Detected change data
- - - -

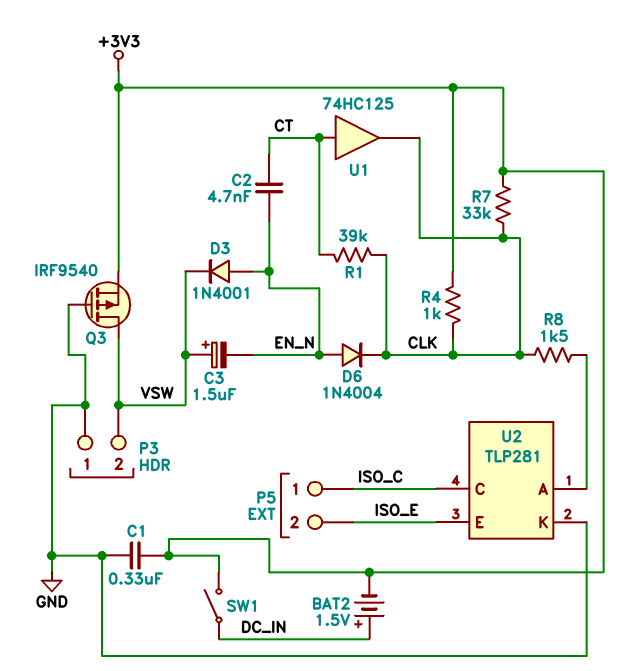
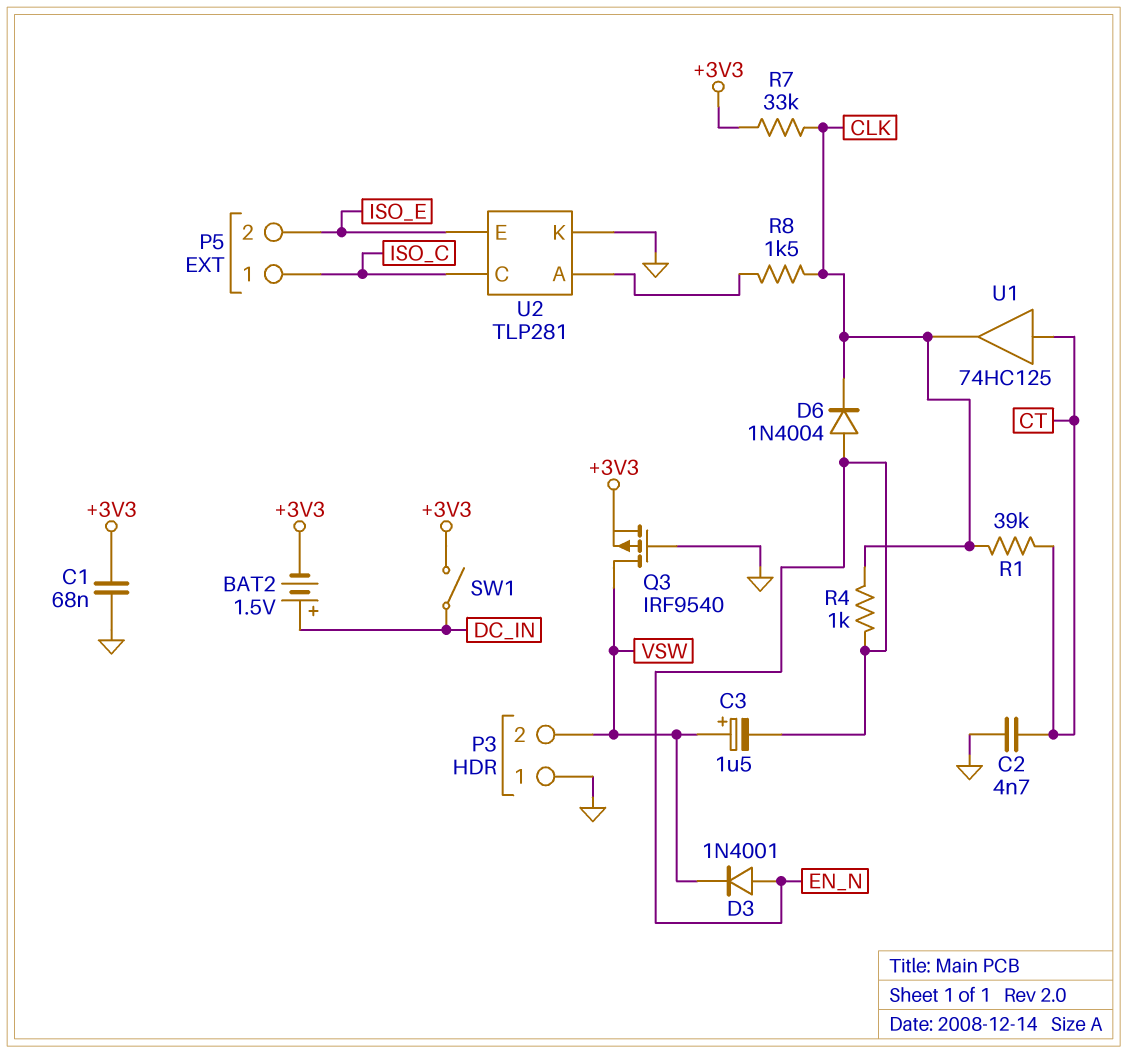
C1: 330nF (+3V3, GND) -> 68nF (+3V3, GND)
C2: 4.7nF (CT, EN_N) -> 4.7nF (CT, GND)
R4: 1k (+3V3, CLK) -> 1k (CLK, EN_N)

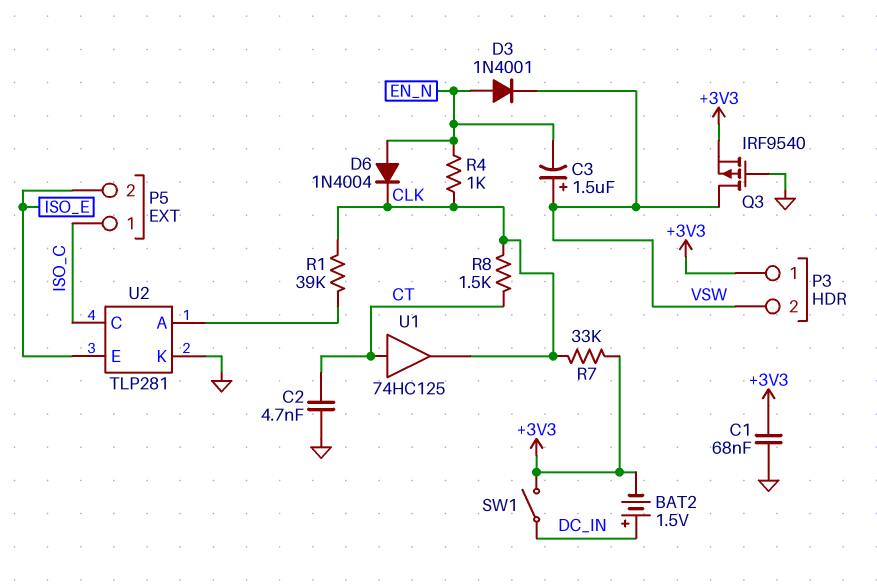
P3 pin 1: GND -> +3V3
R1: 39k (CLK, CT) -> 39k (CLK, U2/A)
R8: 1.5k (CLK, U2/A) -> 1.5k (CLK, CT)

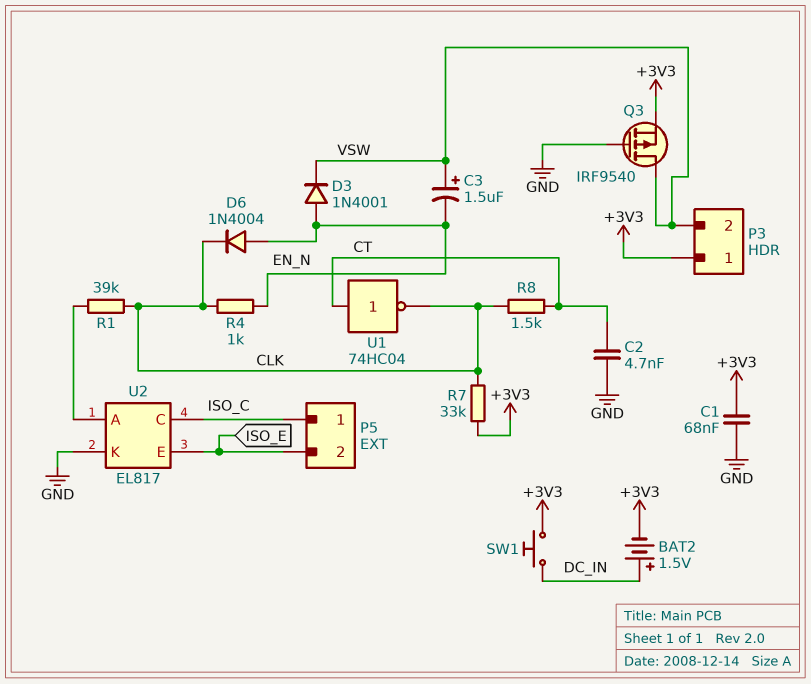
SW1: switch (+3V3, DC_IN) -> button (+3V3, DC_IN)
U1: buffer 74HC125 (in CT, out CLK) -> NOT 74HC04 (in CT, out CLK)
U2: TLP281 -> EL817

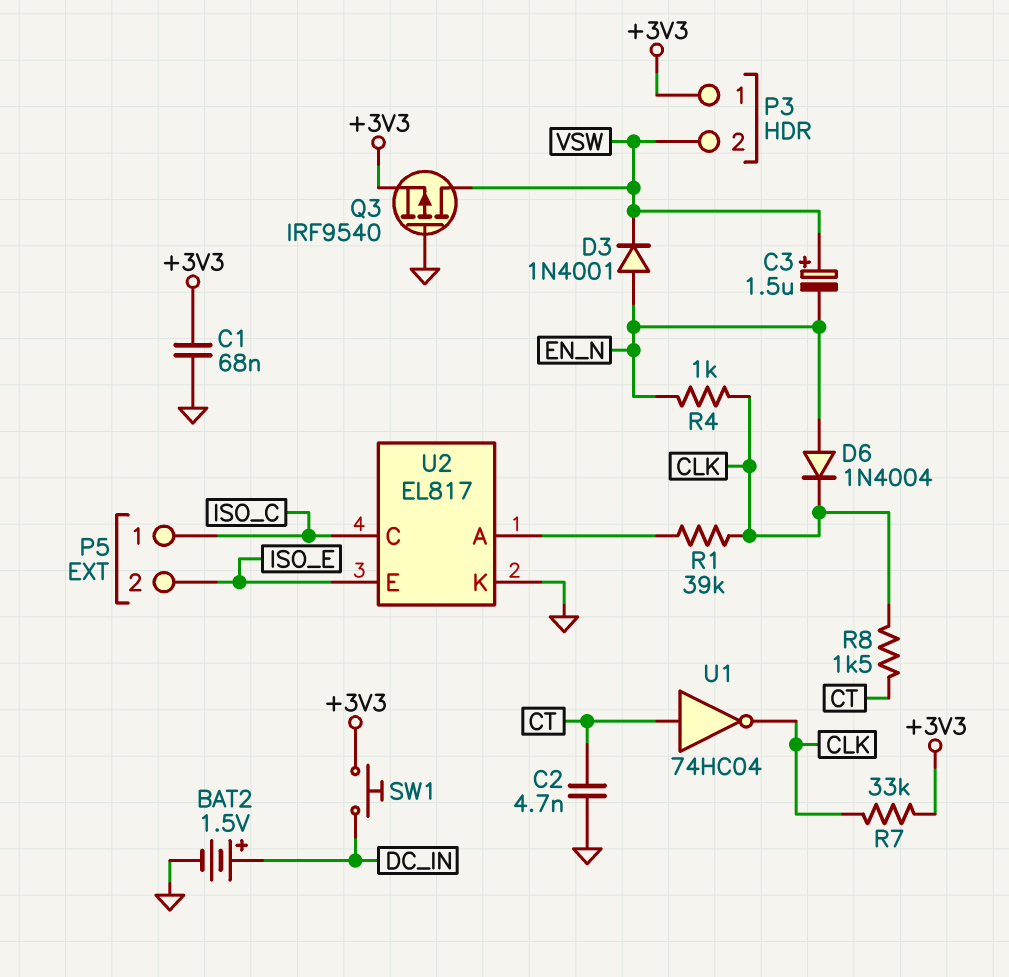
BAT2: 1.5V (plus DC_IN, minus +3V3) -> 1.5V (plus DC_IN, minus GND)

- - - -

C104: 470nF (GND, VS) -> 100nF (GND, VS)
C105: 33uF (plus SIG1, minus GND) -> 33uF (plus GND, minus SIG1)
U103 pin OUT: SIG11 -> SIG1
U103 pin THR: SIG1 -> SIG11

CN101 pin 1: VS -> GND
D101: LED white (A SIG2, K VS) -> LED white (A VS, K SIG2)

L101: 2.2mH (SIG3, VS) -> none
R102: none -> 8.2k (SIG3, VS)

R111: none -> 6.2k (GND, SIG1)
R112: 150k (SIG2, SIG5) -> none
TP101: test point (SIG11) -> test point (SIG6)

- - - -

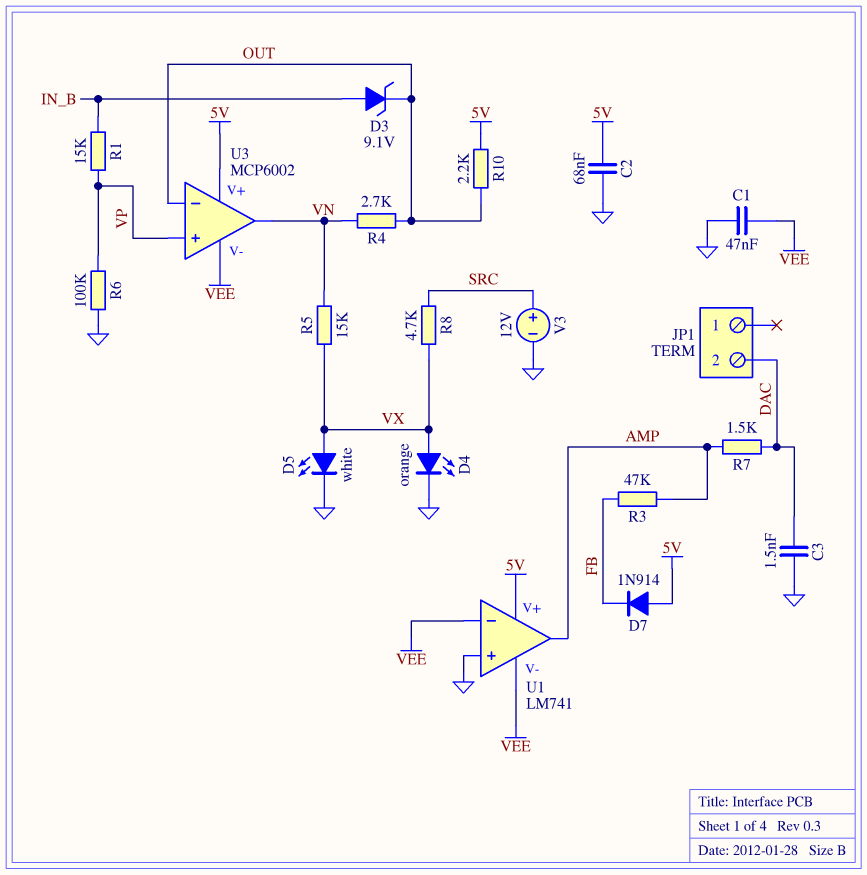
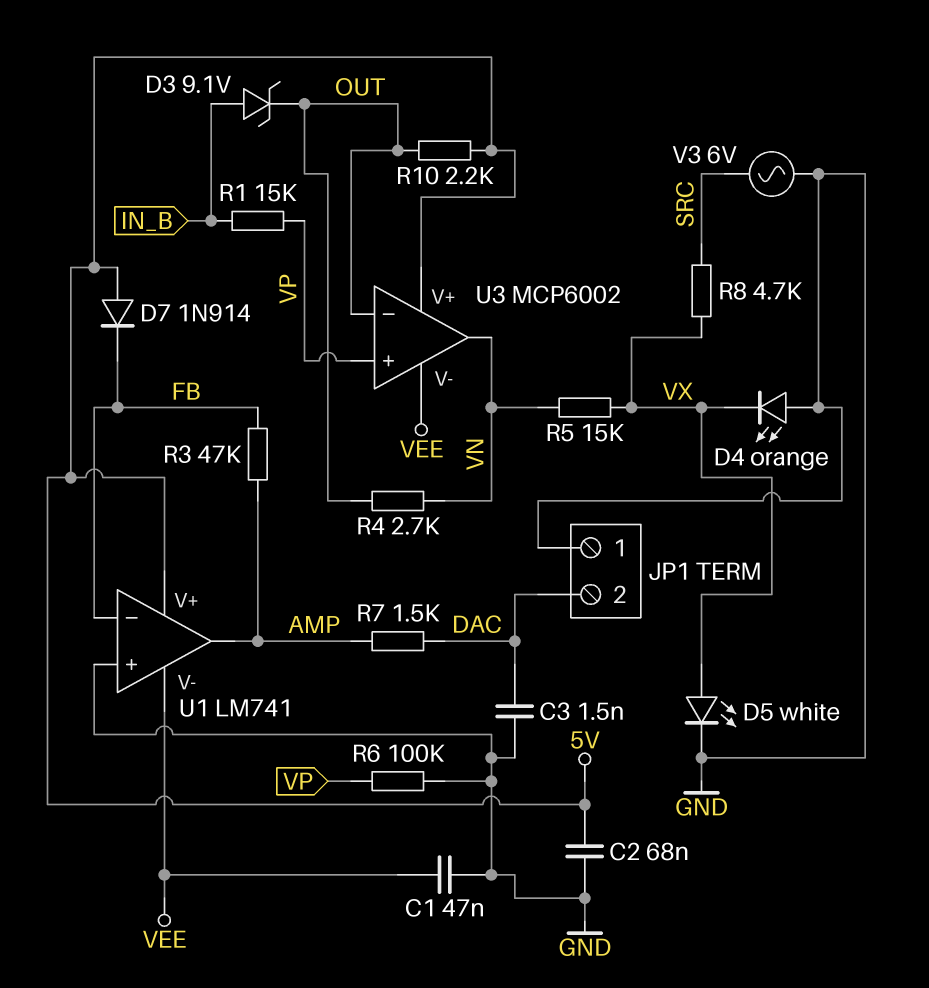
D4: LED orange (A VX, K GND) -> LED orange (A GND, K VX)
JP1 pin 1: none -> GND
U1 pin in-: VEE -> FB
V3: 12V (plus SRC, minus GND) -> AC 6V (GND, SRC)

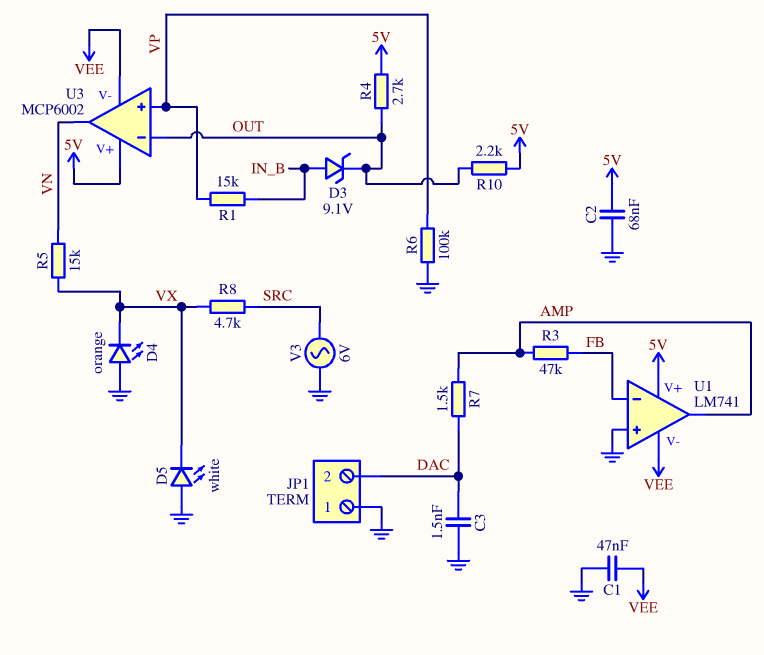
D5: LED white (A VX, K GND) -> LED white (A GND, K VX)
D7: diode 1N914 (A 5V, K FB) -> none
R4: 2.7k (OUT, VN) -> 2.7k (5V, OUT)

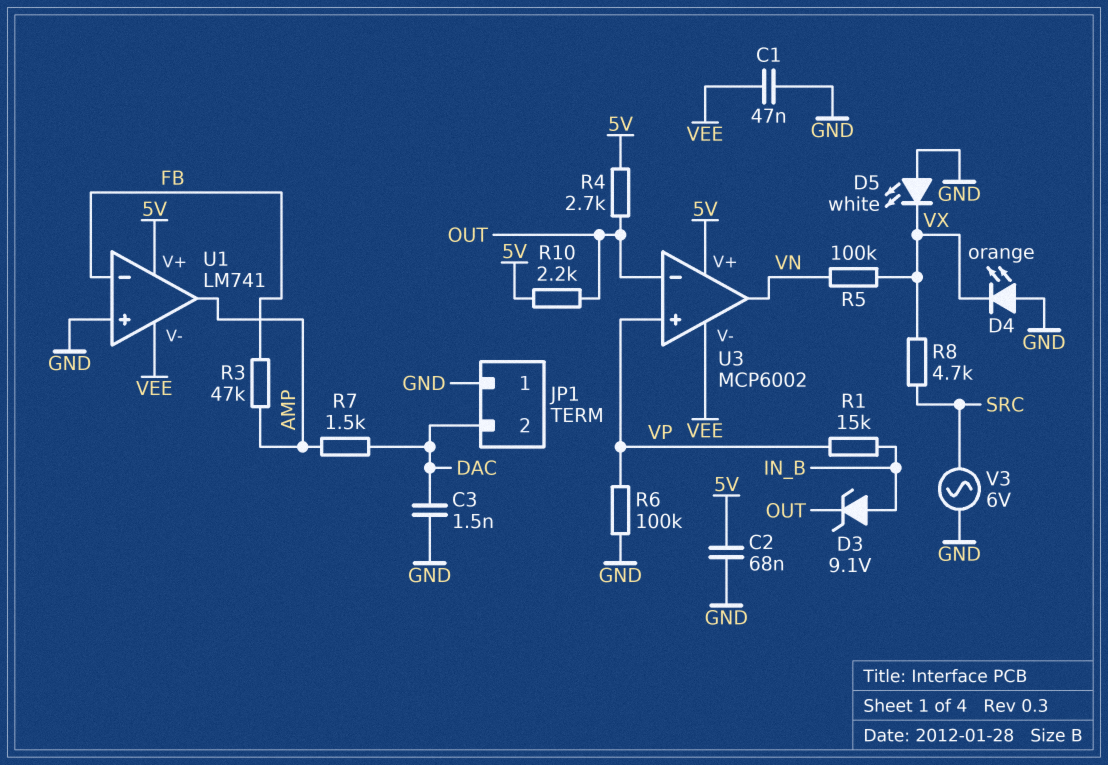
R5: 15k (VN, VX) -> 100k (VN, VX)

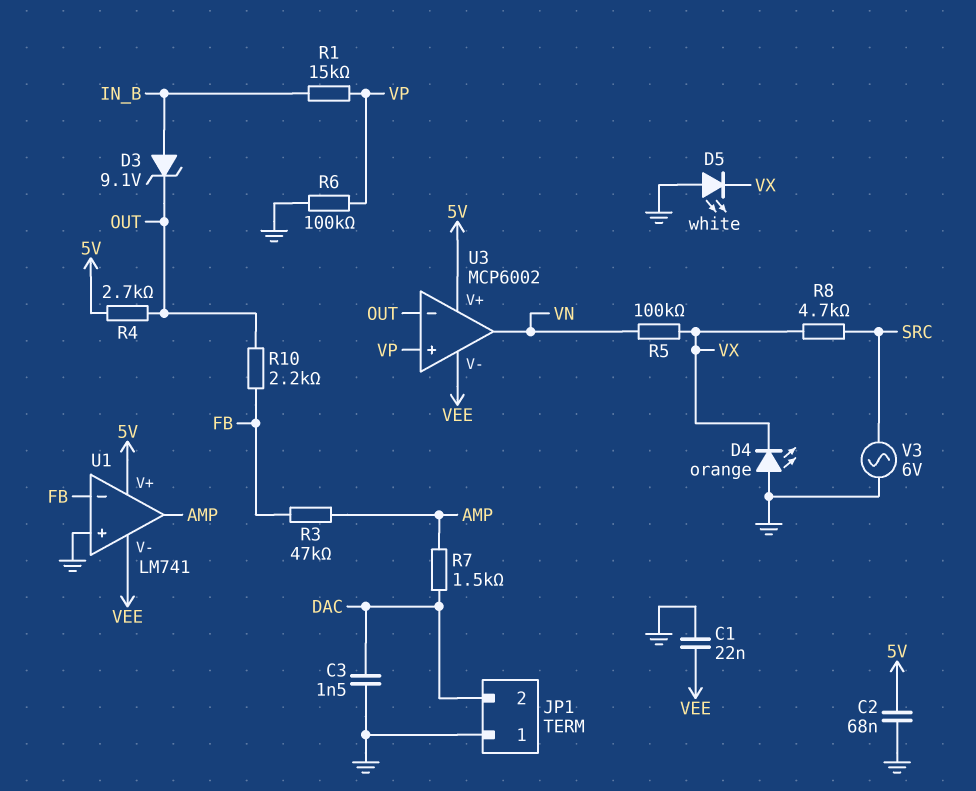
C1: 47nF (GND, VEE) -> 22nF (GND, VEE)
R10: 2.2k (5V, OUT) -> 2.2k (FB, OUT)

- - - -

[Problem to solve]:
When you reach the line containing "C1: 47nF (GND, VEE) -> 22nF (GND, VEE)" in the data above, start copying exactly, and stop after the line containing "R10: 2.2k (5V, OUT) -> 2.2k (FB, OUT)".

[Result of this task]:
C1: 47nF (GND, VEE) -> 22nF (GND, VEE)
R10: 2.2k (5V, OUT) -> 2.2k (FB, OUT)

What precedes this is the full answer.